Listed entries Start Marker

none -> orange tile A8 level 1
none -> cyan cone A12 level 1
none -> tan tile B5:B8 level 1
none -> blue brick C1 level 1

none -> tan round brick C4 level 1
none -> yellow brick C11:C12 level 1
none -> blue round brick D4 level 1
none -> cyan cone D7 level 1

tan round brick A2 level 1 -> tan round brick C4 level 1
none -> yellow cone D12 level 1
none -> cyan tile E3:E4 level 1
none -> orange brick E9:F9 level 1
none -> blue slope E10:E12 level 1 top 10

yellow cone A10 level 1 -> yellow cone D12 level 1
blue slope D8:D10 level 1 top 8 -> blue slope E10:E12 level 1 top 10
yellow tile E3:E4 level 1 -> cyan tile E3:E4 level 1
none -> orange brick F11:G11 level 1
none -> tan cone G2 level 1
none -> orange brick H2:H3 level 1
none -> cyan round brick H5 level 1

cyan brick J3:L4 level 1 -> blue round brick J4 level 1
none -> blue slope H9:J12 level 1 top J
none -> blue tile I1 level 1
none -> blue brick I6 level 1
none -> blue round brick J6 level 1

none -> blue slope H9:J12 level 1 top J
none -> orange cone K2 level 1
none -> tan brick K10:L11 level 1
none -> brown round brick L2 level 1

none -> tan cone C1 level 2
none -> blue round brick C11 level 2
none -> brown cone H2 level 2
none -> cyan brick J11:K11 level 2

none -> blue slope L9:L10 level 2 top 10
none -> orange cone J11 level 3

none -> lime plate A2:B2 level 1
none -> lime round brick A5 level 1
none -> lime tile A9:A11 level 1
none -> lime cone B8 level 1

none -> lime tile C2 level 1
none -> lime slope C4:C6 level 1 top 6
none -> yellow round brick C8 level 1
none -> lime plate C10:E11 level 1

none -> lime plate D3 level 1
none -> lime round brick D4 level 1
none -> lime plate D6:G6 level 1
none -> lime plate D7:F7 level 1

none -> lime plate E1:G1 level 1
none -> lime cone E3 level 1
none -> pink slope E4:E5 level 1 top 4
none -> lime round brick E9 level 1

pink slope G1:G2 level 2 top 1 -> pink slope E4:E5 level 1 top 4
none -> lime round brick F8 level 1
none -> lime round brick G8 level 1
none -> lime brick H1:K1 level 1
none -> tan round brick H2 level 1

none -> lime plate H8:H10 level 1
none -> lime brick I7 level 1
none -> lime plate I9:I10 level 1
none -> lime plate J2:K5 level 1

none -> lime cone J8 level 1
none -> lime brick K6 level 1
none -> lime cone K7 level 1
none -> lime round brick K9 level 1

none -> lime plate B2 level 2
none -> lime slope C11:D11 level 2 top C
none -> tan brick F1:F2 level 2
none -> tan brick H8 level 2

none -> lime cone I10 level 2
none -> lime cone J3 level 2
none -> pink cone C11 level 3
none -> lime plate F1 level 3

Listed entries End Marker

» **Instructions to follow**:
Only the number should be given: how many lines in the entries above contain the string "blue"?

» **Result below**:
12